Give back exactly the lines of the material below that start at the line containing "R4: 3.3k (DGND, IC2/IN+) -> 3.3k (DGND, VEE)" and end at the line containing "TR4: NPN TIP120", and no others.
----- PROVIDED RECORDS -----
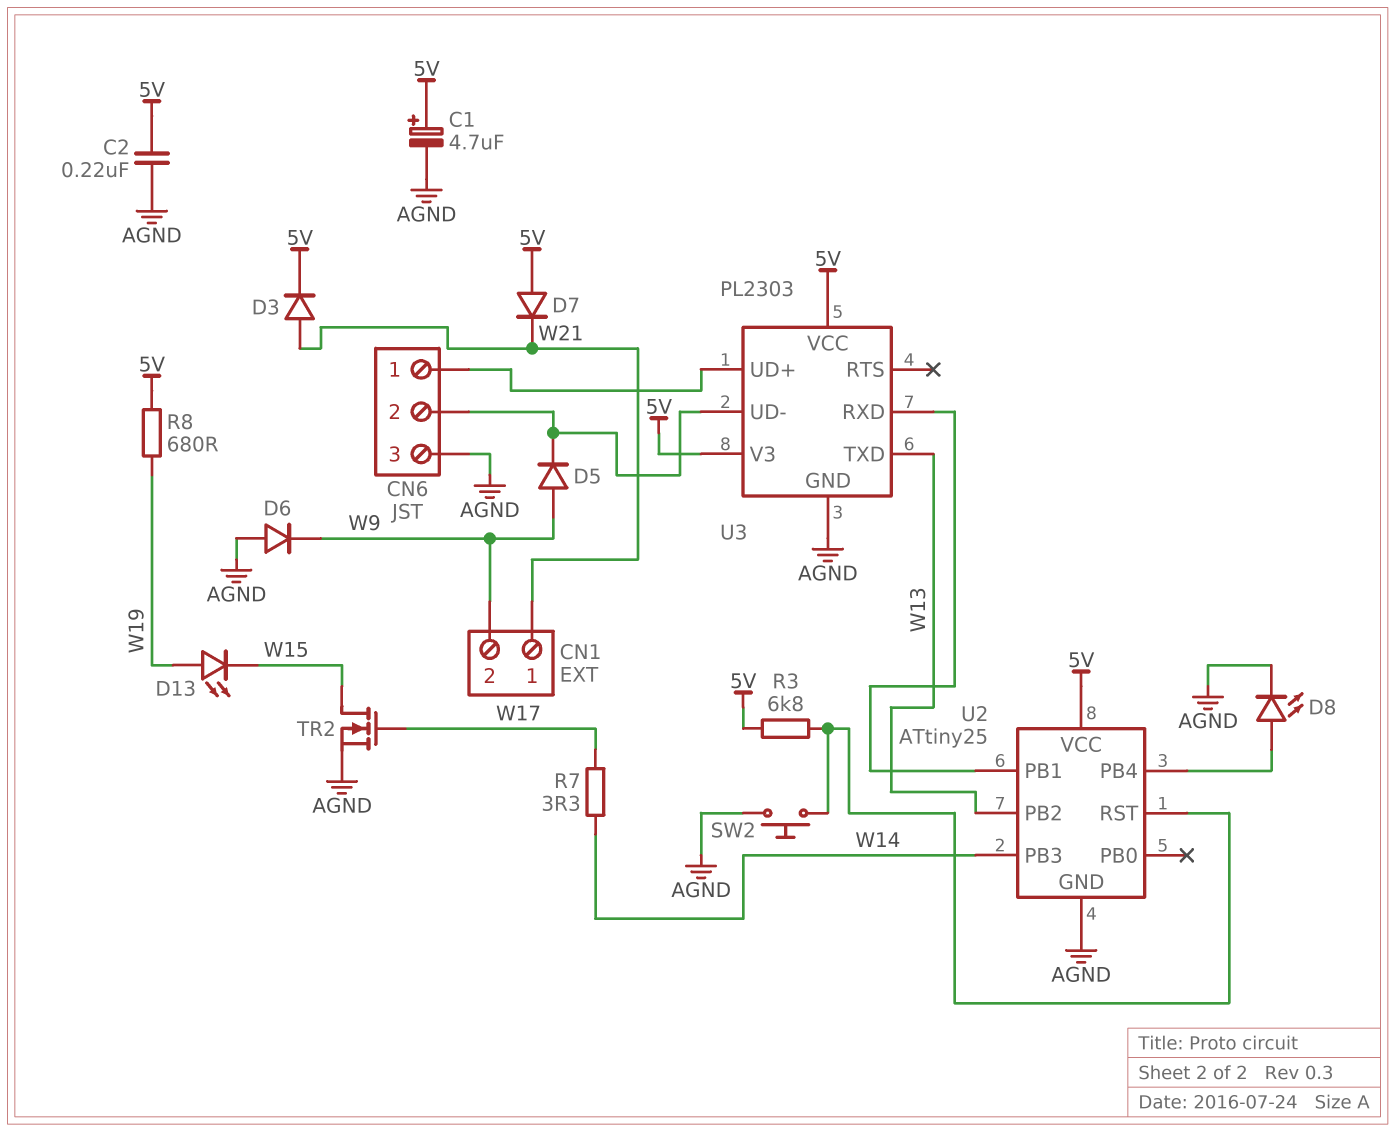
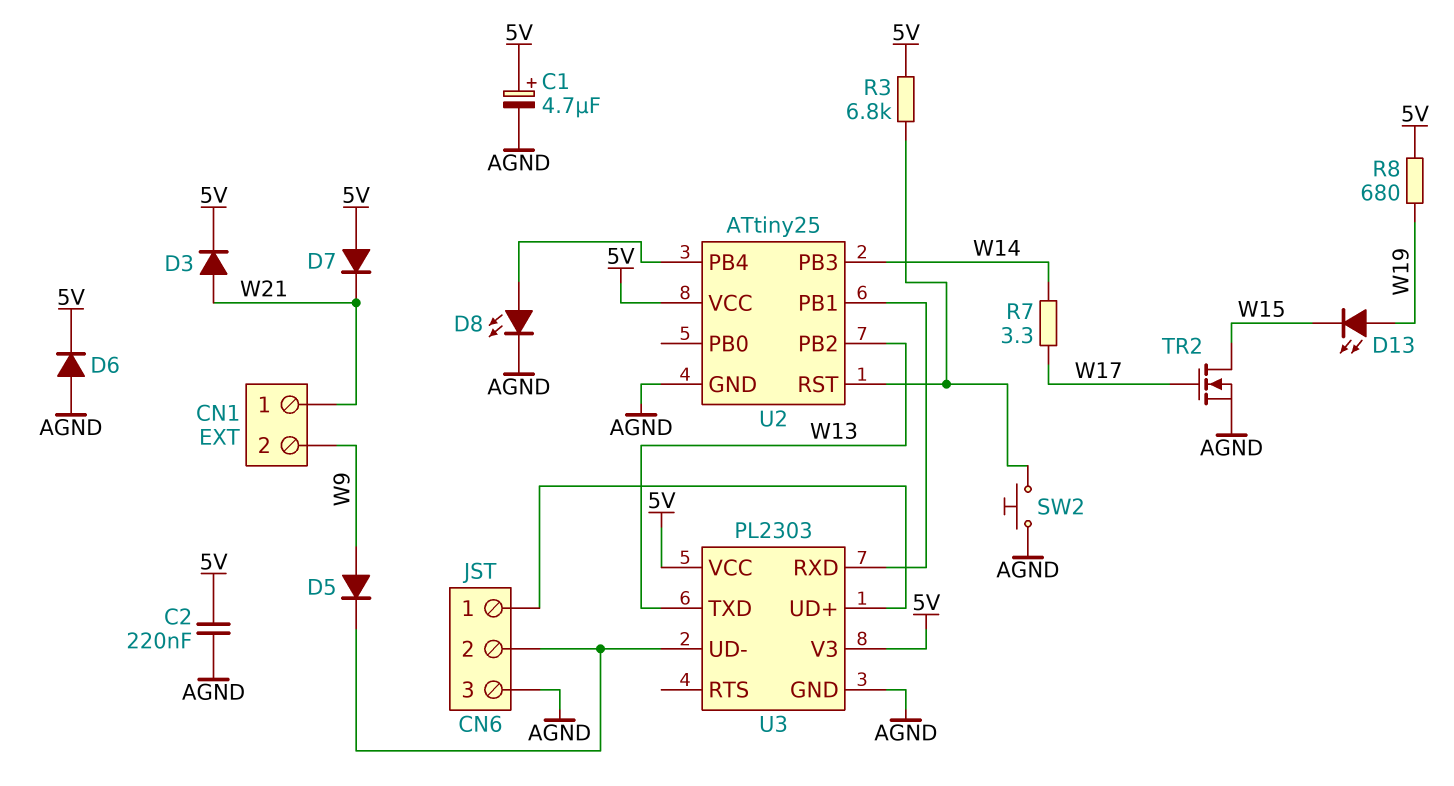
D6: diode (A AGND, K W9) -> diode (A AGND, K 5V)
-----
----- PROVIDED RECORDS -----
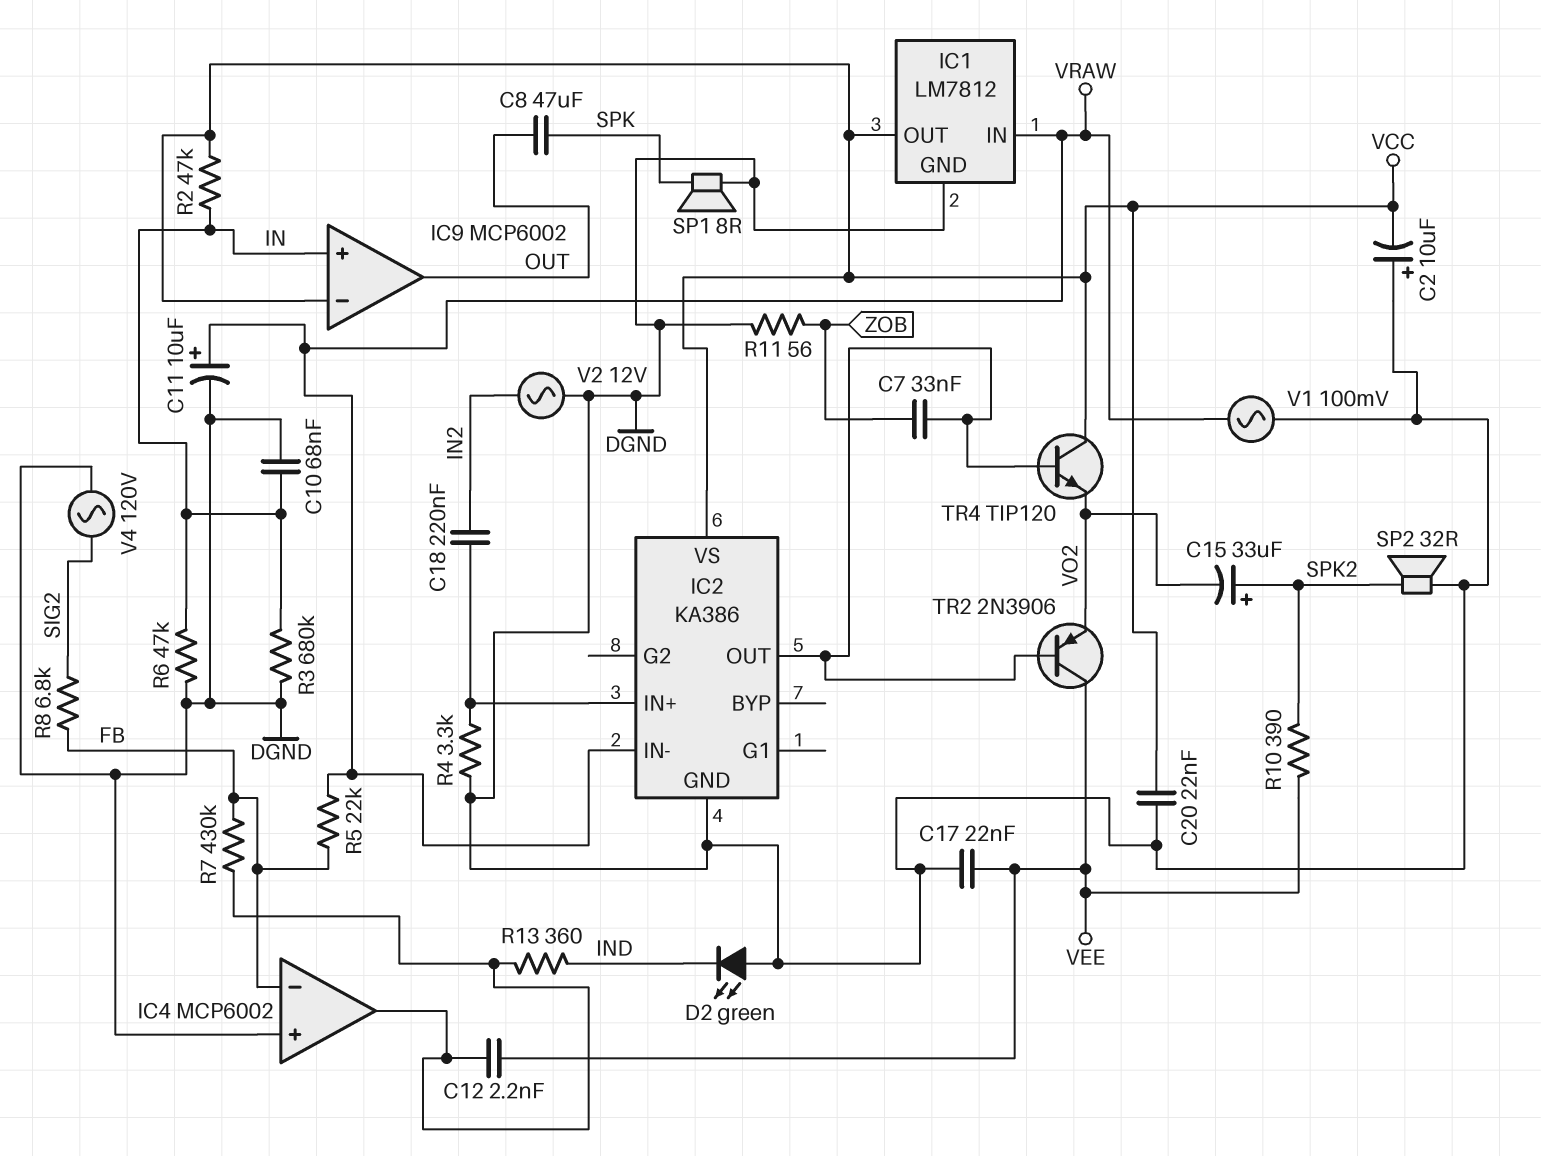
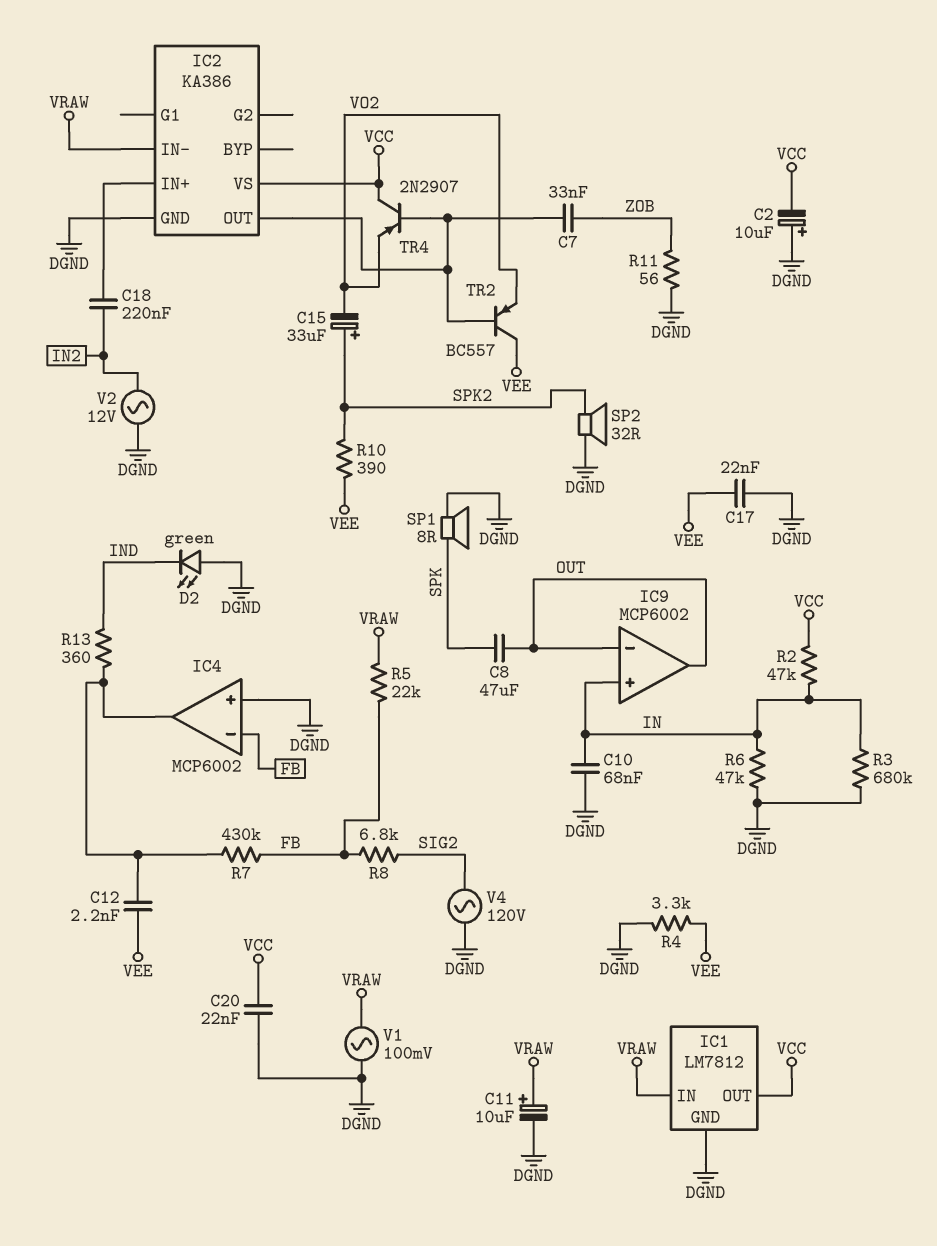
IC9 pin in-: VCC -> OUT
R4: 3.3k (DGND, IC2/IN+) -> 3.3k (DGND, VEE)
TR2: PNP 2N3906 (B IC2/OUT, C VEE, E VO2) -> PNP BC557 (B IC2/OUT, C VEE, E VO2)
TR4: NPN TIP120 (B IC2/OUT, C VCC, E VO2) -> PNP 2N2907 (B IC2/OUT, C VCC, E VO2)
-----
RESULT OF THIS EXERCISE
R4: 3.3k (DGND, IC2/IN+) -> 3.3k (DGND, VEE)
TR2: PNP 2N3906 (B IC2/OUT, C VEE, E VO2) -> PNP BC557 (B IC2/OUT, C VEE, E VO2)
TR4: NPN TIP120 (B IC2/OUT, C VCC, E VO2) -> PNP 2N2907 (B IC2/OUT, C VCC, E VO2)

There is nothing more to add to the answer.